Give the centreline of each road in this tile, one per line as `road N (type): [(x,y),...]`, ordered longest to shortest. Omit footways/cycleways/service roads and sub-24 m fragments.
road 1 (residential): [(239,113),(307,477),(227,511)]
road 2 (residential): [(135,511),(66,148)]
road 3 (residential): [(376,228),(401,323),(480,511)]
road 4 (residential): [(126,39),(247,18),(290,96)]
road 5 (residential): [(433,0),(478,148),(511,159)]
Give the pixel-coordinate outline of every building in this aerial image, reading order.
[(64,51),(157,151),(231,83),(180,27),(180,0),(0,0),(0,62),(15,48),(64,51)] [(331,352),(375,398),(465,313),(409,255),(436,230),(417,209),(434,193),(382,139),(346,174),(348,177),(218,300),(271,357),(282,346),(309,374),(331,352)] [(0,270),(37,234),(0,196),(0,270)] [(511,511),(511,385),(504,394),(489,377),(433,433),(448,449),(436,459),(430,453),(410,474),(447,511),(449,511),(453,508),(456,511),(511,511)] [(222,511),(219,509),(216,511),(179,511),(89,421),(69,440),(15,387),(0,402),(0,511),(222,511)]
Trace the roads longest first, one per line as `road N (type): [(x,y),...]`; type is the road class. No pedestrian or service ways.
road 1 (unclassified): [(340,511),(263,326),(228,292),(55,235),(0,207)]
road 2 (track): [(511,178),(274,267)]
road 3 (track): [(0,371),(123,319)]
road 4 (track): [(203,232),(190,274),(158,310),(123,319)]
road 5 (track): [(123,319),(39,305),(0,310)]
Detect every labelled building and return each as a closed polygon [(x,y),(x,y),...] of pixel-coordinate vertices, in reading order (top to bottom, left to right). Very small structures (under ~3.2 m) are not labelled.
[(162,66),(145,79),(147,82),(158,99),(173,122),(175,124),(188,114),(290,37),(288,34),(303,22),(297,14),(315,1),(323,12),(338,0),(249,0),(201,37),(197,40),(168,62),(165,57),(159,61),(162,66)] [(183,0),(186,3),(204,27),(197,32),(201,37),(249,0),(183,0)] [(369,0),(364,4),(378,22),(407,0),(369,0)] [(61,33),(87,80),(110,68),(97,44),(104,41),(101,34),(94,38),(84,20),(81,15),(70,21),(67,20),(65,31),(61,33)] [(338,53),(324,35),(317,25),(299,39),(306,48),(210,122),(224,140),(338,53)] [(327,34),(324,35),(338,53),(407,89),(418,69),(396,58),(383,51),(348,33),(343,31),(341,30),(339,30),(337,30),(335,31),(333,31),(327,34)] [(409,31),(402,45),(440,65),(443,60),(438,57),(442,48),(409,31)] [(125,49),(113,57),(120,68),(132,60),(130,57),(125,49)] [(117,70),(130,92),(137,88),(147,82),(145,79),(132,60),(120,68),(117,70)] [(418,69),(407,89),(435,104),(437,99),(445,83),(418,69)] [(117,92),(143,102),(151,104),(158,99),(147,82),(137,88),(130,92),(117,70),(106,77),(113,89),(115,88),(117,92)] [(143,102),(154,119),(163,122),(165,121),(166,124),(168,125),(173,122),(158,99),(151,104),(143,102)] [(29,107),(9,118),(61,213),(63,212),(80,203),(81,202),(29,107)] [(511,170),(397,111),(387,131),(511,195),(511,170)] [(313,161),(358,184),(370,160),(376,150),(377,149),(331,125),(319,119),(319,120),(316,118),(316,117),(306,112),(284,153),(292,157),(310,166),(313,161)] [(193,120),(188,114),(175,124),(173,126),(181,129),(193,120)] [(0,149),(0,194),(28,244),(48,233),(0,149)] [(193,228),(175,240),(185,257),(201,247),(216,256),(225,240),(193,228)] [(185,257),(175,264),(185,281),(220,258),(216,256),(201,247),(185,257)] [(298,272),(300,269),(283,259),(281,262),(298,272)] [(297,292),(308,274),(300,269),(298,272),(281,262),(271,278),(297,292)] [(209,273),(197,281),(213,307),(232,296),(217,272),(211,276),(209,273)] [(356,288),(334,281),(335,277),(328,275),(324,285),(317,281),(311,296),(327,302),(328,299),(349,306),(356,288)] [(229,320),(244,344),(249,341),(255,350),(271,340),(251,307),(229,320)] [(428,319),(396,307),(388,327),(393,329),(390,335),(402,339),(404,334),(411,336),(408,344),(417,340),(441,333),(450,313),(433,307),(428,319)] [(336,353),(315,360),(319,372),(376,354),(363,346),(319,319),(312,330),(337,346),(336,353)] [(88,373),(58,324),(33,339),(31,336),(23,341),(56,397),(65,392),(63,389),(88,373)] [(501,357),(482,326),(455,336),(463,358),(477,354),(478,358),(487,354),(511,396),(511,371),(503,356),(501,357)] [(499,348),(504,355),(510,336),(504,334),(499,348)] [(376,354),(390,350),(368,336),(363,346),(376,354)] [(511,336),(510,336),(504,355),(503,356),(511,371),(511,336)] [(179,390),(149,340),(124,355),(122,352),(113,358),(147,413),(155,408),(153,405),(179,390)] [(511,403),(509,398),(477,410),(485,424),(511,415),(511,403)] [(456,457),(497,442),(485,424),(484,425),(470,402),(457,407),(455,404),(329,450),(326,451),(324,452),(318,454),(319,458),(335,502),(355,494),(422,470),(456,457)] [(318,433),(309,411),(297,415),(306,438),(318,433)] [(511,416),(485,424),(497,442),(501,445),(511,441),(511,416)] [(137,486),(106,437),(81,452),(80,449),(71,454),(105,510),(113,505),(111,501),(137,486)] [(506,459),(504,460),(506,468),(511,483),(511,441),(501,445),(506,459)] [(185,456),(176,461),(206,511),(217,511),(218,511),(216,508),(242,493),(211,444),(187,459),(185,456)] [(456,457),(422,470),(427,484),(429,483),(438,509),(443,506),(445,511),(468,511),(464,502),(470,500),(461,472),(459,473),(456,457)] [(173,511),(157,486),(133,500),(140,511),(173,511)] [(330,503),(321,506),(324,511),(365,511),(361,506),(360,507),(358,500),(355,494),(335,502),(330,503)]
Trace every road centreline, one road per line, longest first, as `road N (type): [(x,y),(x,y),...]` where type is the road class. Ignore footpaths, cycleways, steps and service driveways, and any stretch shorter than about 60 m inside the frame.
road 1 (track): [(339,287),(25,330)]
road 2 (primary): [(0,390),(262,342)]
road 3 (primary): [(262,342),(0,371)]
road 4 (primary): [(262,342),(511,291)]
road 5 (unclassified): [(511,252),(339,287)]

- - - -

EXERCISE AIM ▸
Can you reproduce the listing above with every "centreline" swapped for "center line" and nothing else altered?

THE SOLUTION ▸
Give the center line of each road in this tile, one per line as `road N (type): [(x,y),...]`, ordered longest to shortest. Omit footways/cycleways/service roads and sub-24 m fragments.
road 1 (residential): [(239,113),(307,477),(227,511)]
road 2 (residential): [(135,511),(66,148)]
road 3 (residential): [(376,228),(401,323),(480,511)]
road 4 (residential): [(126,39),(247,18),(290,96)]
road 5 (residential): [(433,0),(478,148),(511,159)]
Give the pixel-coordinate outline of every building in this aerial image, reading order.
[(64,51),(157,151),(231,83),(180,27),(180,0),(0,0),(0,62),(15,48),(64,51)] [(331,352),(375,398),(465,313),(409,255),(436,230),(417,209),(434,193),(382,139),(346,174),(348,177),(218,300),(271,357),(282,346),(309,374),(331,352)] [(0,270),(37,234),(0,196),(0,270)] [(511,511),(511,385),(504,394),(489,377),(433,433),(448,449),(436,459),(430,453),(410,474),(447,511),(449,511),(453,508),(456,511),(511,511)] [(222,511),(219,509),(216,511),(179,511),(89,421),(69,440),(15,387),(0,402),(0,511),(222,511)]
Trace the roads longest first, one per line as `road N (type): [(x,y),...]`; type is the road class. No pedestrian or service ways.
road 1 (unclassified): [(340,511),(263,326),(228,292),(55,235),(0,207)]
road 2 (track): [(511,178),(274,267)]
road 3 (track): [(0,371),(123,319)]
road 4 (track): [(203,232),(190,274),(158,310),(123,319)]
road 5 (track): [(123,319),(39,305),(0,310)]
Detect every labelled building and return each as a closed polygon [(x,y),(x,y),...] of pixel-coordinate vertices, in reading order (top to bottom, left to right). Very small structures (under ~3.2 m) are not labelled.
[(162,66),(145,79),(147,82),(158,99),(173,122),(175,124),(188,114),(290,37),(288,34),(303,22),(297,14),(315,1),(323,12),(338,0),(249,0),(201,37),(197,40),(168,62),(165,57),(159,61),(162,66)] [(183,0),(186,3),(204,27),(197,32),(201,37),(249,0),(183,0)] [(369,0),(364,4),(378,22),(407,0),(369,0)] [(61,33),(87,80),(110,68),(97,44),(104,41),(101,34),(94,38),(84,20),(81,15),(70,21),(67,20),(65,31),(61,33)] [(338,53),(324,35),(317,25),(299,39),(306,48),(210,122),(224,140),(338,53)] [(327,34),(324,35),(338,53),(407,89),(418,69),(396,58),(383,51),(348,33),(343,31),(341,30),(339,30),(337,30),(335,31),(333,31),(327,34)] [(409,31),(402,45),(440,65),(443,60),(438,57),(442,48),(409,31)] [(125,49),(113,57),(120,68),(132,60),(130,57),(125,49)] [(117,70),(130,92),(137,88),(147,82),(145,79),(132,60),(120,68),(117,70)] [(418,69),(407,89),(435,104),(437,99),(445,83),(418,69)] [(117,92),(143,102),(151,104),(158,99),(147,82),(137,88),(130,92),(117,70),(106,77),(113,89),(115,88),(117,92)] [(143,102),(154,119),(163,122),(165,121),(166,124),(168,125),(173,122),(158,99),(151,104),(143,102)] [(29,107),(9,118),(61,213),(63,212),(80,203),(81,202),(29,107)] [(511,170),(397,111),(387,131),(511,195),(511,170)] [(313,161),(358,184),(370,160),(376,150),(377,149),(331,125),(319,119),(319,120),(316,118),(316,117),(306,112),(284,153),(292,157),(310,166),(313,161)] [(193,120),(188,114),(175,124),(173,126),(181,129),(193,120)] [(0,149),(0,194),(28,244),(48,233),(0,149)] [(193,228),(175,240),(185,257),(201,247),(216,256),(225,240),(193,228)] [(185,257),(175,264),(185,281),(220,258),(216,256),(201,247),(185,257)] [(298,272),(300,269),(283,259),(281,262),(298,272)] [(297,292),(308,274),(300,269),(298,272),(281,262),(271,278),(297,292)] [(209,273),(197,281),(213,307),(232,296),(217,272),(211,276),(209,273)] [(356,288),(334,281),(335,277),(328,275),(324,285),(317,281),(311,296),(327,302),(328,299),(349,306),(356,288)] [(229,320),(244,344),(249,341),(255,350),(271,340),(251,307),(229,320)] [(428,319),(396,307),(388,327),(393,329),(390,335),(402,339),(404,334),(411,336),(408,344),(417,340),(441,333),(450,313),(433,307),(428,319)] [(336,353),(315,360),(319,372),(376,354),(363,346),(319,319),(312,330),(337,346),(336,353)] [(88,373),(58,324),(33,339),(31,336),(23,341),(56,397),(65,392),(63,389),(88,373)] [(501,357),(482,326),(455,336),(463,358),(477,354),(478,358),(487,354),(511,396),(511,371),(503,356),(501,357)] [(499,348),(504,355),(510,336),(504,334),(499,348)] [(376,354),(390,350),(368,336),(363,346),(376,354)] [(511,336),(510,336),(504,355),(503,356),(511,371),(511,336)] [(179,390),(149,340),(124,355),(122,352),(113,358),(147,413),(155,408),(153,405),(179,390)] [(511,403),(509,398),(477,410),(485,424),(511,415),(511,403)] [(456,457),(497,442),(485,424),(484,425),(470,402),(457,407),(455,404),(329,450),(326,451),(324,452),(318,454),(319,458),(335,502),(355,494),(422,470),(456,457)] [(318,433),(309,411),(297,415),(306,438),(318,433)] [(511,416),(485,424),(497,442),(501,445),(511,441),(511,416)] [(137,486),(106,437),(81,452),(80,449),(71,454),(105,510),(113,505),(111,501),(137,486)] [(506,459),(504,460),(506,468),(511,483),(511,441),(501,445),(506,459)] [(185,456),(176,461),(206,511),(217,511),(218,511),(216,508),(242,493),(211,444),(187,459),(185,456)] [(456,457),(422,470),(427,484),(429,483),(438,509),(443,506),(445,511),(468,511),(464,502),(470,500),(461,472),(459,473),(456,457)] [(173,511),(157,486),(133,500),(140,511),(173,511)] [(330,503),(321,506),(324,511),(365,511),(361,506),(360,507),(358,500),(355,494),(335,502),(330,503)]
Trace every road center line, one road per line, longest first, as `road N (type): [(x,y),(x,y),...]` where type is the road class. Ignore footpaths, cycleways, steps and service driveways, and any stretch shorter than about 60 m inside the frame.
road 1 (track): [(339,287),(25,330)]
road 2 (primary): [(0,390),(262,342)]
road 3 (primary): [(262,342),(0,371)]
road 4 (primary): [(262,342),(511,291)]
road 5 (unclassified): [(511,252),(339,287)]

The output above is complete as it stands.